> _WHAT THIS TASK INVOLVES_: Copy out each line of the material exactly. Pictures do not belong in the copy.

> _INPUT DATA_:
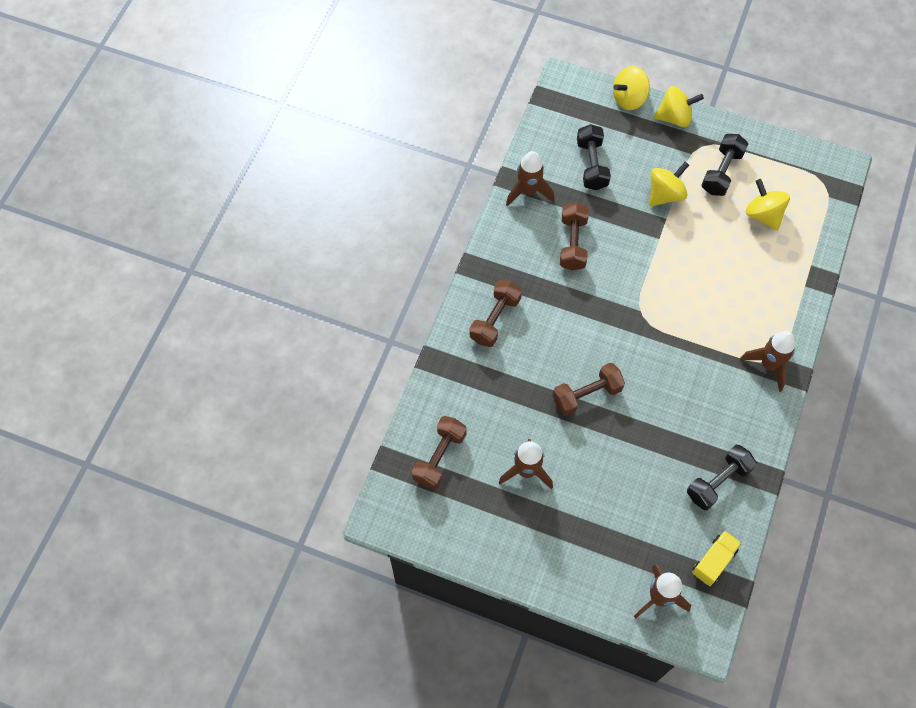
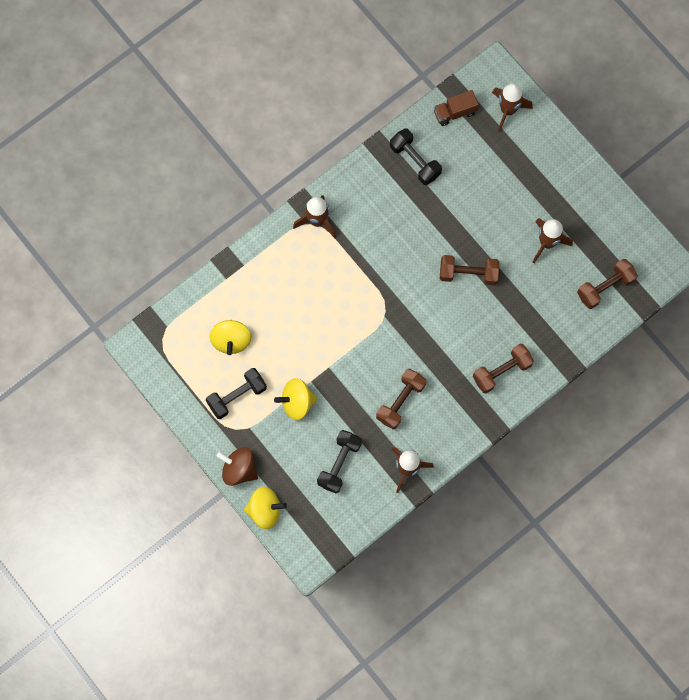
camera: 150 degrees left, 10 degrees up
(674, 117) = (239, 469): yellow spinning top -> brown spinning top
(714, 561) = (454, 112): yellow truck -> brown truck
(718, 482) = (415, 161): black dumbbell -> black dumbbell turned 60 degrees clockwise

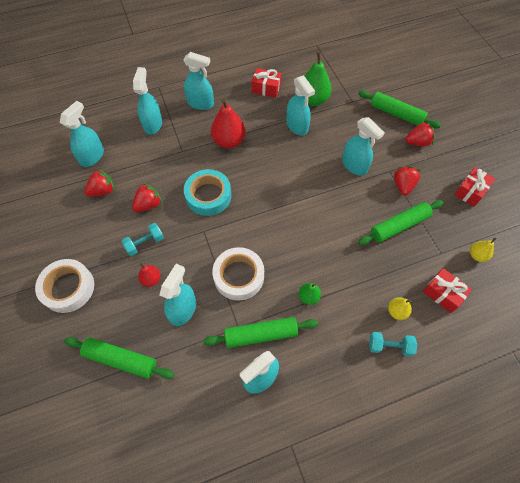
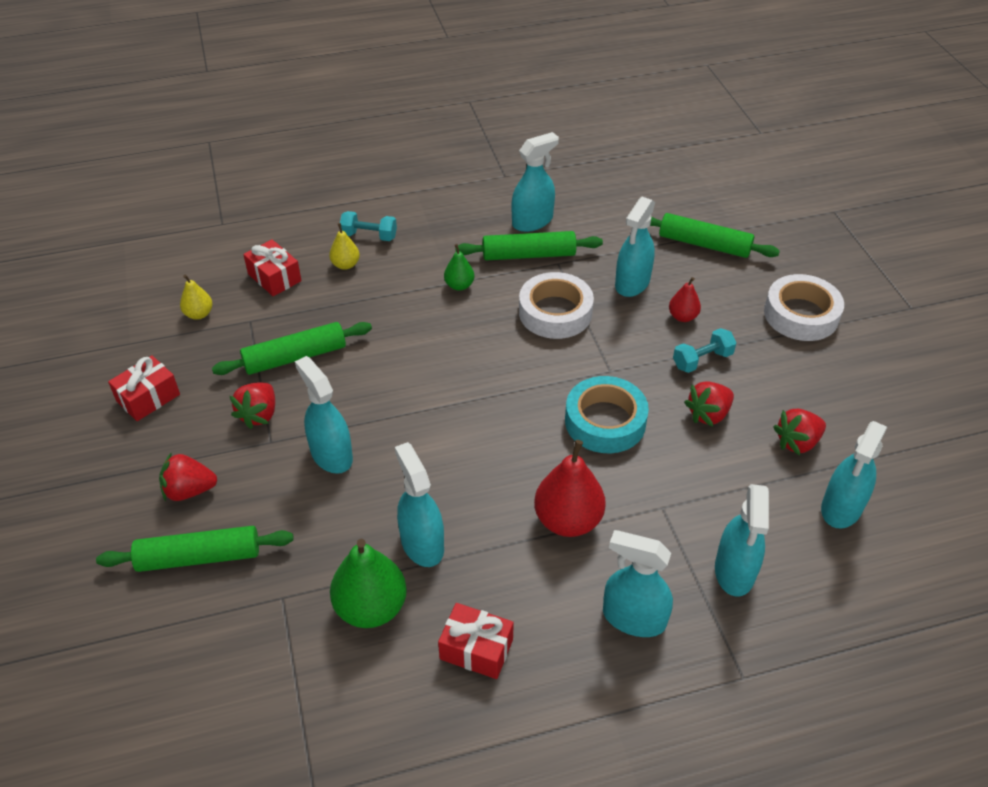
camera: 175 degrees left, 15 degrees down
(396, 114) = (199, 557): green rolling pin -> green rolling pin turned 45 degrees counterclockwise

> _TASK ANSWER_:
camera: 150 degrees left, 10 degrees up
(674, 117) = (239, 469): yellow spinning top -> brown spinning top
(714, 561) = (454, 112): yellow truck -> brown truck
(718, 482) = (415, 161): black dumbbell -> black dumbbell turned 60 degrees clockwise

camera: 175 degrees left, 15 degrees down
(396, 114) = (199, 557): green rolling pin -> green rolling pin turned 45 degrees counterclockwise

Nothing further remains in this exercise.